* _WHAT TO PRODUCE_: For each line below, return an exact copy.

* _SUPPLIED MATERIAL_:
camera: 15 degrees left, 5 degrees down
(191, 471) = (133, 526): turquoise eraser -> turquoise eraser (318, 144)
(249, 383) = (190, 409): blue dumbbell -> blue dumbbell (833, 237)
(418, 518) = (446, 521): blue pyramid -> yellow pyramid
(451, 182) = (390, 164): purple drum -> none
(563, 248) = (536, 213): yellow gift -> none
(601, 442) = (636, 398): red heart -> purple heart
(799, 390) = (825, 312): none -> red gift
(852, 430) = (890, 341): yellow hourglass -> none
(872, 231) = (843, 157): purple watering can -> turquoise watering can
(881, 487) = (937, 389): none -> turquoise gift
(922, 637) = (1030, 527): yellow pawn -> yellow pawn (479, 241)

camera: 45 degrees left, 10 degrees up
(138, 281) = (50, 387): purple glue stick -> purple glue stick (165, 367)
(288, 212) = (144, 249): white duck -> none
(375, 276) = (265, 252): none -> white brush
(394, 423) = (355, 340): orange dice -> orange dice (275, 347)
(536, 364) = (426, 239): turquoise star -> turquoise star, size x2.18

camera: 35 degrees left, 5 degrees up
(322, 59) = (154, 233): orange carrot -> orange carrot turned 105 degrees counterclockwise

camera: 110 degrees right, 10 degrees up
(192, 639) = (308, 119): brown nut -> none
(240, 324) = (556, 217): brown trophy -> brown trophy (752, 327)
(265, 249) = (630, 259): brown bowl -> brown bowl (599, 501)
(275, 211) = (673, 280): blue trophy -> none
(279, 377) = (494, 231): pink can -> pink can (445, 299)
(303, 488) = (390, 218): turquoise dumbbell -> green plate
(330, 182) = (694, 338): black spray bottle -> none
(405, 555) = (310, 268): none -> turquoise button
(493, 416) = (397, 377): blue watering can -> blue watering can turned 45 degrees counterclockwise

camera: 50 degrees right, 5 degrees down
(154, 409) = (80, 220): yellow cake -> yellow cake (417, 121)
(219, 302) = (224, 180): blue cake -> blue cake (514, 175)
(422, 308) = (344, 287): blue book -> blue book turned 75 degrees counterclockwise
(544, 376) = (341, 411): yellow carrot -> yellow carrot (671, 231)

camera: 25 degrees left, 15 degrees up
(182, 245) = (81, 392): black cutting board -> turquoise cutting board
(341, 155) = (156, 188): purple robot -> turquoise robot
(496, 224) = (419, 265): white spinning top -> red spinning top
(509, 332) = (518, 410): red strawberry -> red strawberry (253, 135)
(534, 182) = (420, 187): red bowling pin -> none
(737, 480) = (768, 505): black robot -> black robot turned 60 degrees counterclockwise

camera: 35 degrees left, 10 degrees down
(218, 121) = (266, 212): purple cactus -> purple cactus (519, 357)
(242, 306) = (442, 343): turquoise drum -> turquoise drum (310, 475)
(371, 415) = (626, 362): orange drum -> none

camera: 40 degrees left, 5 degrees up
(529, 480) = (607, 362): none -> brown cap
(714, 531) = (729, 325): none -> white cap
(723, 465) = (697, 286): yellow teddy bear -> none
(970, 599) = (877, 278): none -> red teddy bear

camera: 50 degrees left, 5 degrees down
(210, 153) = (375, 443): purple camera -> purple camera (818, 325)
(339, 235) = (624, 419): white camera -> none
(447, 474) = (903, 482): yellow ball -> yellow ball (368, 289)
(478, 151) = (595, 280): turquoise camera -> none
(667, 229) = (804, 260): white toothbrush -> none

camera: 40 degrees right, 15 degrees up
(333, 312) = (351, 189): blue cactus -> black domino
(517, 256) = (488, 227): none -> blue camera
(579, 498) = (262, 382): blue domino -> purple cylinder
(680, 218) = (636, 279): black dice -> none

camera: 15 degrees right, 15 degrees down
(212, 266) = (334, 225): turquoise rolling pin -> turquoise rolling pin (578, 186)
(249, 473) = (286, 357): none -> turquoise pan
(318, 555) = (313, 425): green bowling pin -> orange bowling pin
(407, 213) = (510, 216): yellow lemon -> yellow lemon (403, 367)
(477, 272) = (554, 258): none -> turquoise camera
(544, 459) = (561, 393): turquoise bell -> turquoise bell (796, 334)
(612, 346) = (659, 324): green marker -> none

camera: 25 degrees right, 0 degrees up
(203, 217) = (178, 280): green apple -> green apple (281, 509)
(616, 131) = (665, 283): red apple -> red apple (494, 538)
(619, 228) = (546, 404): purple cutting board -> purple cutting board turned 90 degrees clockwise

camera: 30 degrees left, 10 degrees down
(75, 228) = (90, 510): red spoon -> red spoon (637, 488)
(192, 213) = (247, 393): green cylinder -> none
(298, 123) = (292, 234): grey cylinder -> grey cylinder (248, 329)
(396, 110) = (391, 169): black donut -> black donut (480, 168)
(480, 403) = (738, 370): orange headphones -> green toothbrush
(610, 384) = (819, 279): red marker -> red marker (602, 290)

* _YOUR SOLUTION_:
camera: 15 degrees left, 5 degrees down
(191, 471) = (133, 526): turquoise eraser -> turquoise eraser (318, 144)
(249, 383) = (190, 409): blue dumbbell -> blue dumbbell (833, 237)
(418, 518) = (446, 521): blue pyramid -> yellow pyramid
(451, 182) = (390, 164): purple drum -> none
(563, 248) = (536, 213): yellow gift -> none
(601, 442) = (636, 398): red heart -> purple heart
(799, 390) = (825, 312): none -> red gift
(852, 430) = (890, 341): yellow hourglass -> none
(872, 231) = (843, 157): purple watering can -> turquoise watering can
(881, 487) = (937, 389): none -> turquoise gift
(922, 637) = (1030, 527): yellow pawn -> yellow pawn (479, 241)

camera: 45 degrees left, 10 degrees up
(138, 281) = (50, 387): purple glue stick -> purple glue stick (165, 367)
(288, 212) = (144, 249): white duck -> none
(375, 276) = (265, 252): none -> white brush
(394, 423) = (355, 340): orange dice -> orange dice (275, 347)
(536, 364) = (426, 239): turquoise star -> turquoise star, size x2.18

camera: 35 degrees left, 5 degrees up
(322, 59) = (154, 233): orange carrot -> orange carrot turned 105 degrees counterclockwise

camera: 110 degrees right, 10 degrees up
(192, 639) = (308, 119): brown nut -> none
(240, 324) = (556, 217): brown trophy -> brown trophy (752, 327)
(265, 249) = (630, 259): brown bowl -> brown bowl (599, 501)
(275, 211) = (673, 280): blue trophy -> none
(279, 377) = (494, 231): pink can -> pink can (445, 299)
(303, 488) = (390, 218): turquoise dumbbell -> green plate
(330, 182) = (694, 338): black spray bottle -> none
(405, 555) = (310, 268): none -> turquoise button
(493, 416) = (397, 377): blue watering can -> blue watering can turned 45 degrees counterclockwise

camera: 50 degrees right, 5 degrees down
(154, 409) = (80, 220): yellow cake -> yellow cake (417, 121)
(219, 302) = (224, 180): blue cake -> blue cake (514, 175)
(422, 308) = (344, 287): blue book -> blue book turned 75 degrees counterclockwise
(544, 376) = (341, 411): yellow carrot -> yellow carrot (671, 231)

camera: 25 degrees left, 15 degrees up
(182, 245) = (81, 392): black cutting board -> turquoise cutting board
(341, 155) = (156, 188): purple robot -> turquoise robot
(496, 224) = (419, 265): white spinning top -> red spinning top
(509, 332) = (518, 410): red strawberry -> red strawberry (253, 135)
(534, 182) = (420, 187): red bowling pin -> none
(737, 480) = (768, 505): black robot -> black robot turned 60 degrees counterclockwise

camera: 35 degrees left, 10 degrees down
(218, 121) = (266, 212): purple cactus -> purple cactus (519, 357)
(242, 306) = (442, 343): turquoise drum -> turquoise drum (310, 475)
(371, 415) = (626, 362): orange drum -> none

camera: 40 degrees left, 5 degrees up
(529, 480) = (607, 362): none -> brown cap
(714, 531) = (729, 325): none -> white cap
(723, 465) = (697, 286): yellow teddy bear -> none
(970, 599) = (877, 278): none -> red teddy bear

camera: 50 degrees left, 5 degrees down
(210, 153) = (375, 443): purple camera -> purple camera (818, 325)
(339, 235) = (624, 419): white camera -> none
(447, 474) = (903, 482): yellow ball -> yellow ball (368, 289)
(478, 151) = (595, 280): turquoise camera -> none
(667, 229) = (804, 260): white toothbrush -> none

camera: 40 degrees right, 15 degrees up
(333, 312) = (351, 189): blue cactus -> black domino
(517, 256) = (488, 227): none -> blue camera
(579, 498) = (262, 382): blue domino -> purple cylinder
(680, 218) = (636, 279): black dice -> none

camera: 15 degrees right, 15 degrees down
(212, 266) = (334, 225): turquoise rolling pin -> turquoise rolling pin (578, 186)
(249, 473) = (286, 357): none -> turquoise pan
(318, 555) = (313, 425): green bowling pin -> orange bowling pin
(407, 213) = (510, 216): yellow lemon -> yellow lemon (403, 367)
(477, 272) = (554, 258): none -> turquoise camera
(544, 459) = (561, 393): turquoise bell -> turquoise bell (796, 334)
(612, 346) = (659, 324): green marker -> none

camera: 25 degrees right, 0 degrees up
(203, 217) = (178, 280): green apple -> green apple (281, 509)
(616, 131) = (665, 283): red apple -> red apple (494, 538)
(619, 228) = (546, 404): purple cutting board -> purple cutting board turned 90 degrees clockwise

camera: 30 degrees left, 10 degrees down
(75, 228) = (90, 510): red spoon -> red spoon (637, 488)
(192, 213) = (247, 393): green cylinder -> none
(298, 123) = (292, 234): grey cylinder -> grey cylinder (248, 329)
(396, 110) = (391, 169): black donut -> black donut (480, 168)
(480, 403) = (738, 370): orange headphones -> green toothbrush
(610, 384) = (819, 279): red marker -> red marker (602, 290)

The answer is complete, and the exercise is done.